Exercise details
The lines to copy run from the one containing "bookcase: (140, 265) -> (464, 391), moved" to the very end of the records; give them exactly, and only them, without pictures.

::::::::

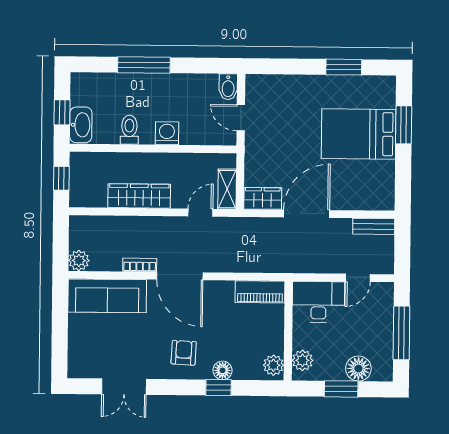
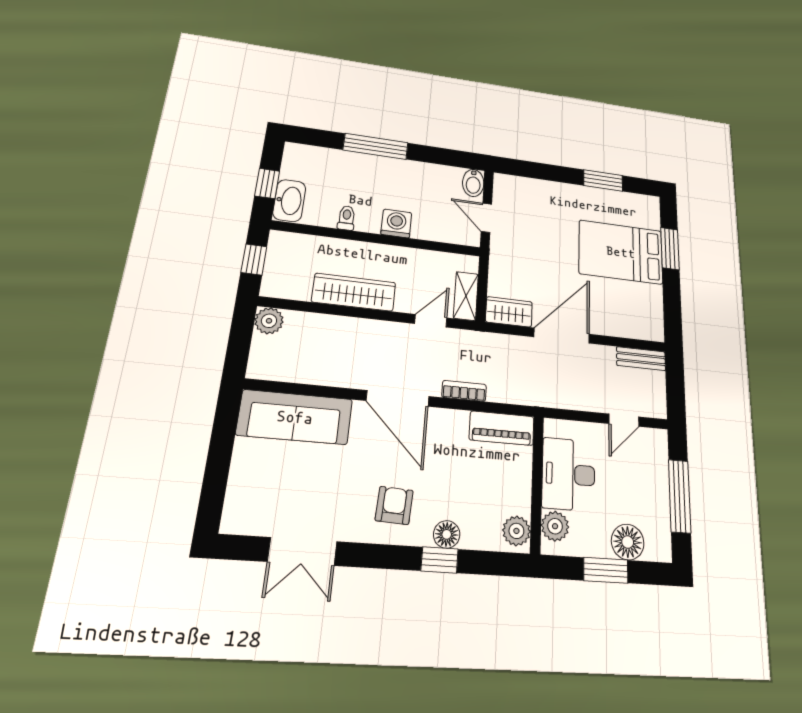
toilet: (129, 130) -> (347, 218), width x0.73, depth x0.72
plant: (79, 261) -> (269, 321), moved
bookcase: (140, 265) -> (464, 391), moved
desk: (318, 302) -> (569, 474), moved, turned -90

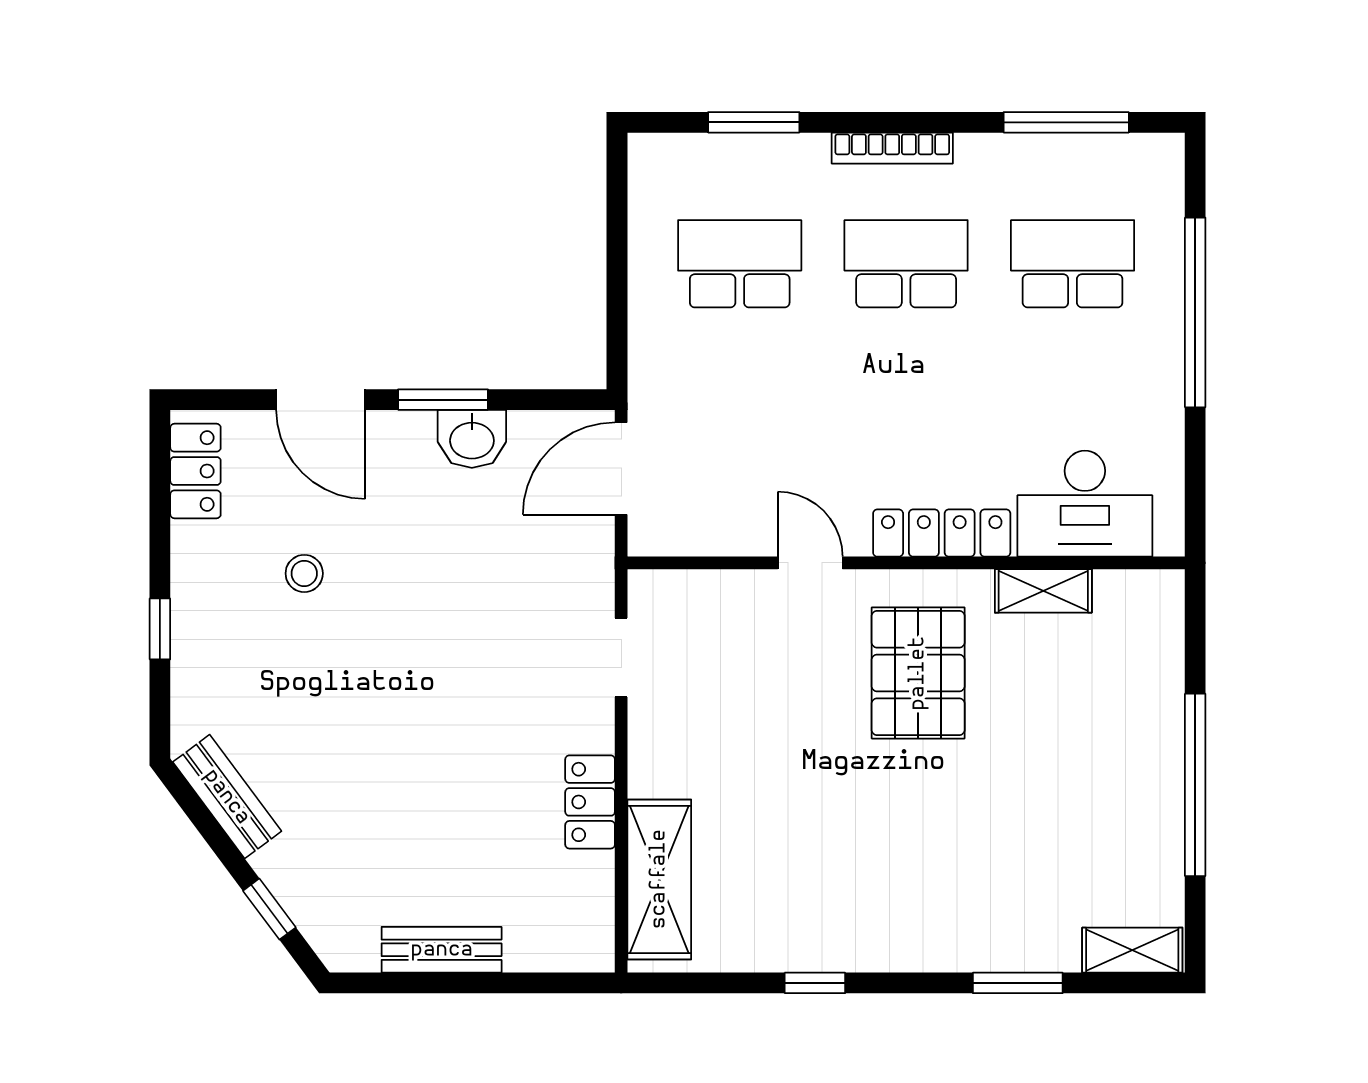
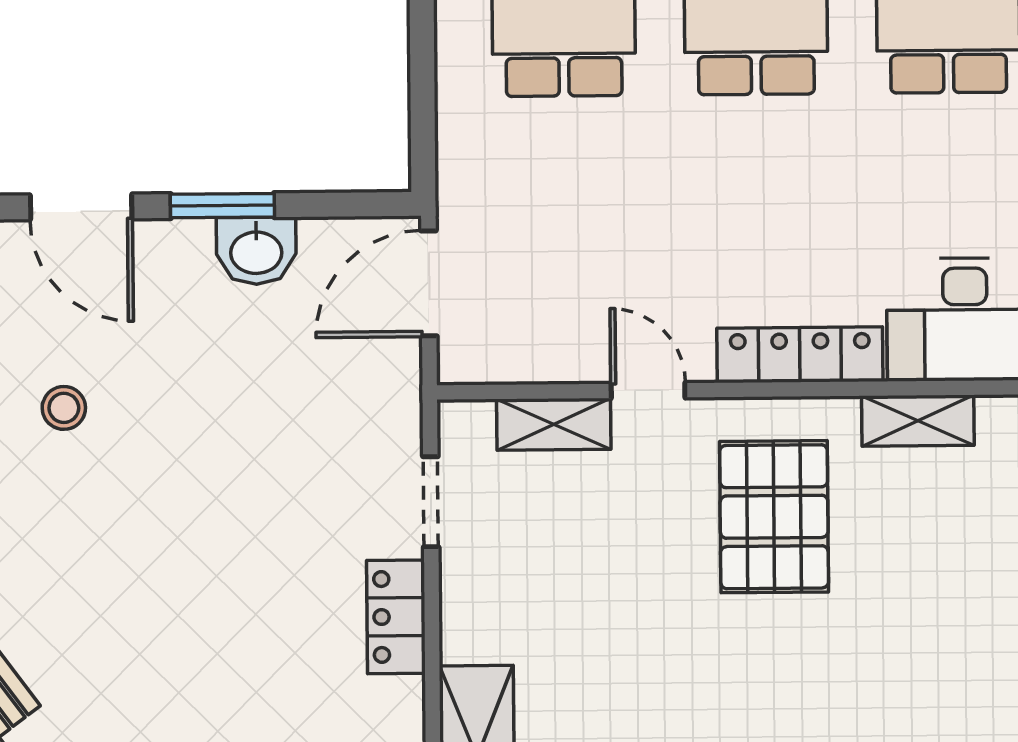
shelving: (728, 591) -> (554, 424), added
locker: (590, 802) -> (396, 617), moved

::::::::

Written reply
bookcase: (140, 265) -> (464, 391), moved
desk: (318, 302) -> (569, 474), moved, turned -90

shelving: (728, 591) -> (554, 424), added
locker: (590, 802) -> (396, 617), moved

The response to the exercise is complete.